/---
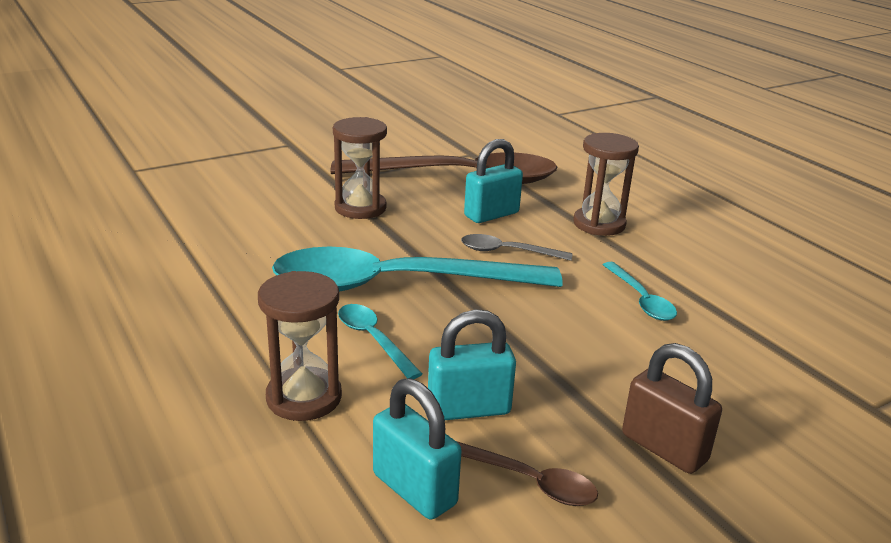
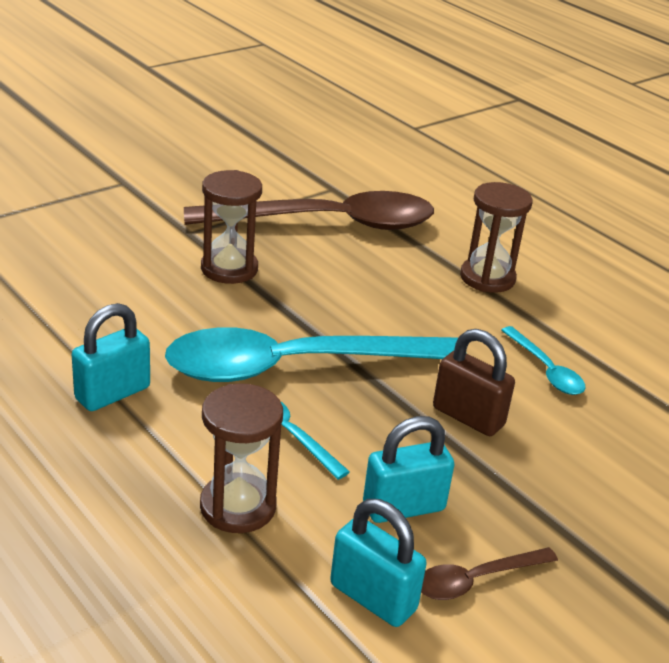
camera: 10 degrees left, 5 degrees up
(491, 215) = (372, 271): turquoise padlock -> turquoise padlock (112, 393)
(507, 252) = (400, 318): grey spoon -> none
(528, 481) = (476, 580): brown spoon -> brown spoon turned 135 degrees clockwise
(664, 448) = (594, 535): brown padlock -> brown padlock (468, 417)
\---
/---
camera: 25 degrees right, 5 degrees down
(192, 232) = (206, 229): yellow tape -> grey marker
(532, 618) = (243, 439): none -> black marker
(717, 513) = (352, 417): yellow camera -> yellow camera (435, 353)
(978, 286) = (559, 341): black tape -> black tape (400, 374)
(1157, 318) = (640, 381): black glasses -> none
\---
/---
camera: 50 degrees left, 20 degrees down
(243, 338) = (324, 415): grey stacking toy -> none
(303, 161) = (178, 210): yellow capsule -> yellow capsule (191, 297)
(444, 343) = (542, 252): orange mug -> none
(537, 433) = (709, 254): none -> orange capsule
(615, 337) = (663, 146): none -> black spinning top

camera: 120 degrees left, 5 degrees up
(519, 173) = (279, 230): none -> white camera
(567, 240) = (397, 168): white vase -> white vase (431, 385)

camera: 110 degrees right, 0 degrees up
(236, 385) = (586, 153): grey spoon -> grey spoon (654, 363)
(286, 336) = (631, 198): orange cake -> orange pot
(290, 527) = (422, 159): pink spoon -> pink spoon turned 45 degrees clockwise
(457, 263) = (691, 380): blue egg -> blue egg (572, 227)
\---
Task:
Filter the listing above, keeping only the lines with "white".

Completed task:
(519, 173) = (279, 230): none -> white camera
(567, 240) = (397, 168): white vase -> white vase (431, 385)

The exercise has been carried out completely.